## Work item
From the material below, list every line containing "white".

## Given material
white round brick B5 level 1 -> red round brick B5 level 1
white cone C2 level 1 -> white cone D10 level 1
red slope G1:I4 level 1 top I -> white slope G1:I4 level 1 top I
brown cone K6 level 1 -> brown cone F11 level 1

## Reply
white round brick B5 level 1 -> red round brick B5 level 1
white cone C2 level 1 -> white cone D10 level 1
red slope G1:I4 level 1 top I -> white slope G1:I4 level 1 top I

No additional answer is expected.